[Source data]

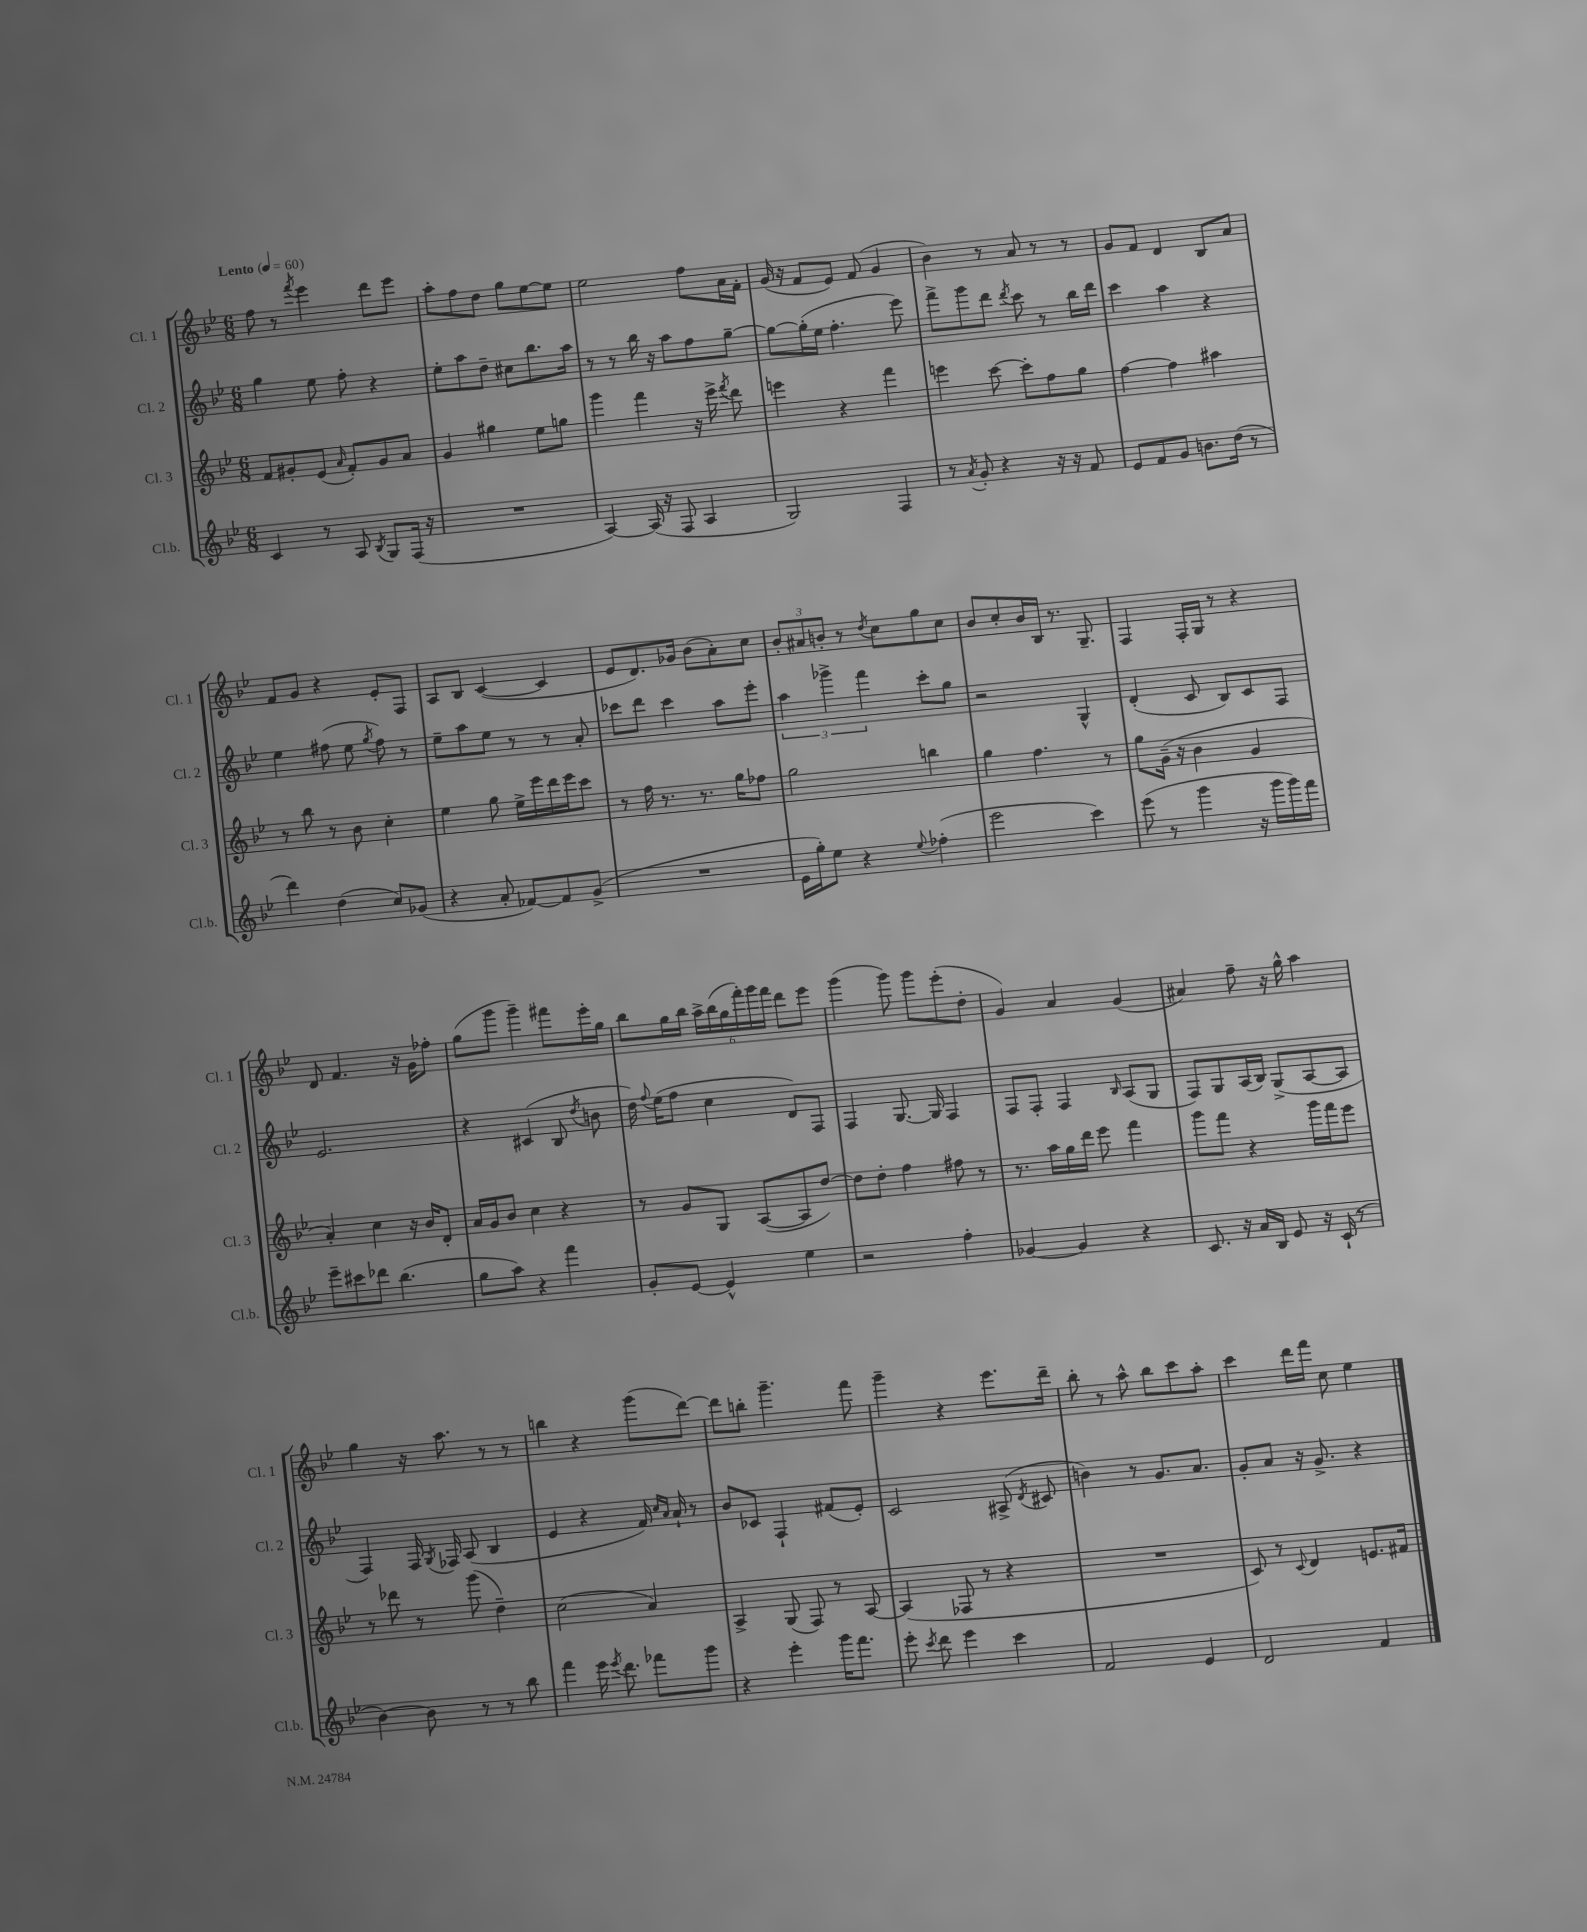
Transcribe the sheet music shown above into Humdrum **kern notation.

**kern	**kern	**kern	**kern
*part4	*part3	*part2	*part1
*staff4	*staff3	*staff2	*staff1
*I"Cl.b.	*I"Cl. 3	*I"Cl. 2	*I"Cl. 1
*I'Cl.b.	*I'Cl. 3	*I'Cl. 2	*I'Cl. 1
*clefG2	*clefG2	*clefG2	*clefG2
*k[b-e-]	*k[b-e-]	*k[b-e-]	*k[b-e-]
*M6/8	*M6/8	*M6/8	*M6/8
*MM60	*MM60	*MM60	*MM60
=1	=1	=1	=1
!	!	!	!LO:TX:a:B:t=Lento
4c/	8f/L	4gg\	8ff\
.	8g#X'/	.	8r
.	.	.	8qfff/
8r	(8e-/J	8ee-\	4eee-\
.	16qqa/	.	.
8A/	8f'/L)	8ff'\	.
8qB-/	.	.	.
8G/L	8g#/	4r	8ddd\L
(16F/Jk	8a/J	.	8eee-\J
16r	.	.	.
=2	=2	=2	=2
2.r	4g/	8ee-'\L	8aa'\L
.	.	8aa\	8ff\
.	4gg#X\	8dd~\J	8dd\J
.	.	8cc#X\L	8gg\L
.	8ee-\L	8.bb-\	[8ee-\
.	8ggn\J	.	8ee-\J]
.	.	16aa\Jk	.
=3	=3	=3	=3
[4A/)	4ggg\	8r	2ee-\
.	.	8r	.
(16A/]	4fff\	16bb-\	.
16r	.	16r	.
8F/	.	8aa\L	.
4A/	16r	8ff\	8ff\L
.	16eee-^\	.	.
.	8qfff/	.	.
.	8ddd\	[8gg~\J	16a\L
.	.	.	16f'\JJ
=4	=4	=4	=4
2G/)	4eeen\	8gg\L_	(16g/
.	.	.	16r
.	.	(16gg'\L]	8f/L
.	.	16ee-\JJ	.
.	4r	4.ff'\	8e-/J)
.	.	.	(8f/
4F/	4fff\	.	4g/
.	.	8eee-\)	.
=5	=5	=5	=5
8r	4eeen\	8fff^\L	4b-\)
8qa/	.	.	.
8g'/	.	8ggg\	.
4r	[8ccc\	8ddd\J	8r
.	.	8qddd/	.
.	8ccc'\L]	8ccc\	8a/
16r	8ff\	8r	8r
16r	.	.	.
8f/	8gg\J	16bb-\LL	8r
.	.	16ddd\JJ	.
=6	=6	=6	=6
8e-/L	[4ff\	4ccc\	8g/L
8f/	.	.	8f/J
8g/J	4ff\]	4aa\	4d/
8.bn\L	.	.	.
.	4aa#X\	4r	8B-/L
(16dd\Jk	.	.	.
8r	.	.	8a/J
!!LO:LB:g=z
=7	=7	=7	=7
4ddd\)	8r	4ee-\	8f/L
.	8bb-\	.	8g/J
(4dd\	8r	(8ff#X\	4r
.	8b-\	8ee-\	.
.	.	8qgg/	.
8cc/L)	4cc'\	8ff#\)	8e-'/L
(8g-X/J	.	8r	8F/J
=8	=8	=8	=8
4r	4ee-\	8ee-~\L	8A/L
.	.	8aa\	8B-/J
8a'/	8gg\	8ee-\J	([4c/
[8f-X/L)	16ee-^\LL	8r	.
.	16eee-\	.	.
8f-/]	16ddd\	8r	4c/]
.	16eee-\J	.	.
(8g^/J	8ccc\J	8a'/	.
=9	=9	=9	=9
2.r	8r	8ccc-X\L	8e-/L
.	16ff\	8ddd\J	8.d/)
.	8.r	.	.
.	.	4ccc-\	.
.	.	.	16g-X/Jk
.	8.r	.	(8b-\L
.	.	8aa\L	8a'\)
.	16gg\KL	.	.
.	8ff-X\J	8eee-'\J	8cc\J
=10	=10	=10	=10
16e-\LL	2gg\	6aa\	12b-'/L
16gg'\J)	.	.	.
.	.	.	12a#X/
8ee-\J	.	.	.
.	.	6ggg-X^\	12bn'/J
4r	.	.	8r
.	.	6fff\	.
.	.	.	8qdd/
.	.	.	8cc\L
8qqee-/	.	.	.
(4ff-X'\	4bbn\	8ccc'\L	8gg\
.	.	8gg\J	8cc\J
=11	=11	=11	=11
2eee-\	4gg\	2r	8b-/L
.	.	.	8cc'/
.	4.ff\	.	16b-/L
.	.	.	16B-/JJ
.	.	.	8.r
4ccc\)	.	4G^^/	.
.	.	.	8.G~/
.	8r	.	.
=12	=12	=12	=12
(8eee-\	8gg\L	(4d'/	4F/
8r	(16g~\Jk	.	.
.	16r	.	.
4ggg\	4b-\	8c/	16F'/LL
.	.	.	16G/JJ
.	.	8B-/L)	8r
16r	4g/	8c/	4r
16ggg\LL	.	.	.
16ggg\)	.	8F/J	.
16fff\JJ	.	.	.
!!LO:LB:g=z
=13	=13	=13	=13
8eee-~\L	4a'/)	2.e-/	8d/
8ccc#X\	.	.	4.f/
8ddd-X\J	4cc\	.	.
(4.bb-\	.	.	.
.	16r	.	16r
.	16b-/KL	.	16g\KL
.	8d'/J	.	8ff-X'\J
=14	=14	=14	=14
8gg\L	16a/LL	4r	(8gg\L
.	16g/J	.	.
8aa\J)	8b-/J	.	8ggg\J
4r	4cc\	(4c#X/	4ggg~\)
4fff\	4r	8B-/	8fff#X\L
.	.	8qdd/	.
.	.	8bn\	16eee-'\L
.	.	.	16gg\JJ
=15	=15	=15	=15
8g'/L	8r	16dd\)	8bb-\L
.	.	8qqff/	.
.	.	(16ee-\KL	.
[8e-/J	8g/L	8ff\J	16gg\L
.	.	.	16bb-\JJ
4e-^^/]	8G/J	4cc\	24aa^\LL
.	.	.	(24bb-\
.	.	.	24gg\
.	([8A/L	.	24fff'\)
.	.	.	24ggg\
.	.	.	24fff\JJ
4ee-\	8A/]	8d/L)	8ddd\L
.	[8dd/J)	8F/J	8eee-\J
=16	=16	=16	=16
2r	8dd\L]	4F/	(4ggg\
.	8dd'\J	.	.
.	4ff\	[8.G/	8ggg\)
.	.	.	8ggg\L
.	.	16G/]	.
4ff'\	8ff#X\	4F/	(8eee-'\
.	8r	.	8dd'\J
=17	=17	=17	=17
[4g-X/	8.r	8F/L	4g/)
.	.	8F'/J	.
.	16aa\LL	.	.
4g-/]	16gg\	4F/	4a/
.	16ddd\JJ	.	.
.	8eee-\	.	.
.	.	16qqB-/	.
4r	4fff\	(8A/L	(4g/
.	.	8G/J	.
=18	=18	=18	=18
8.c/	8ggg\L	8F/L)	4a#X/)
.	8fff\J	8G/	.
16r	.	.	.
16a/LL	4r	(16A/L	8ff~\
16B-/JJ	.	16B-/JJ)	.
8e-/	.	(8G^/L	16r
.	.	.	16gg^^\
16r	16ggg\LL	[8A/	4aa\
(16c`/	16fff\J	.	.
8r	8eee-\J	8A/J]	.
!!LO:LB:g=z
=19	=19	=19	=19
[4b-\)	8r	4F/)	4gg\
.	8ddd-X\	.	.
8b-\]	8r	16F/	16r
.	.	8qG/	.
.	.	16F-X/	8.aa\
8r	(8ggg\	(8A/	.
8r	4dd~\)	4B-/	8r
8bb-\	.	.	8r
=20	=20	=20	=20
4fff\	(2cc\	4e-/	4bbn\
16eee-\	.	4r	4r
8qeee-/	.	.	.
8.ddd\	.	.	.
8fff-X\L	4a/)	16f/)	(8ggg\L
.	.	16qqcc/LL	.
.	.	16qqa/JJ	.
.	.	16a`/	.
8ggg\J	.	8r	[8ddd\J)
=21	=21	=21	=21
4r	4A^/	8b-/L	8ddd\L]
.	.	8c-X/J	8bbn'\J
4eee-'\	(8G/	4F`/	4.ggg~\
.	8F/)	.	.
16ggg\KL	8r	(8f#X/L	.
8.fff\J	.	.	.
.	[8A/	8e-'/J)	8fff\
=22	=22	=22	=22
8eee-'\	(4A/]	2c/	4ggg~\
8qccc/	.	.	.
8ddd\	.	.	.
4eee-\	8F-X/	.	4r
.	8r	.	.
4ccc\	4r	(8A#X^/	8.eee-\L
.	.	8qd/	.
.	.	8c#X/	.
.	.	.	16ddd~\Jk
=23	=23	=23	=23
2f/	2.r	4bn\)	8bb-'\
.	.	.	8r
.	.	8r	8aa^^\
.	.	8.g/L	8bb-\L
4e-/	.	.	8ccc\
.	.	8.a/J	.
.	.	.	8aa'\J
=24	=24	=24	=24
2d/	8c/)	8g'/L	4ccc\
.	8r	8a/J	.
.	8qqc/	.	.
.	4d/	16r	16ddd\LL
.	.	8.g^/	16fff\JJ
.	.	.	8cc\
4f/	8.en/L	4r	4ee-\
.	16f#X/Jk	.	.
==	==	==	==
*-	*-	*-	*-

**WHAT THE EXERCISE ASKS**: Identify each line in the items above that contains the string "kern", and copy those lines out.

**FULL RESPONSE**:
Transcribe the sheet music shown above into Humdrum **kern notation.
**kern	**kern	**kern	**kern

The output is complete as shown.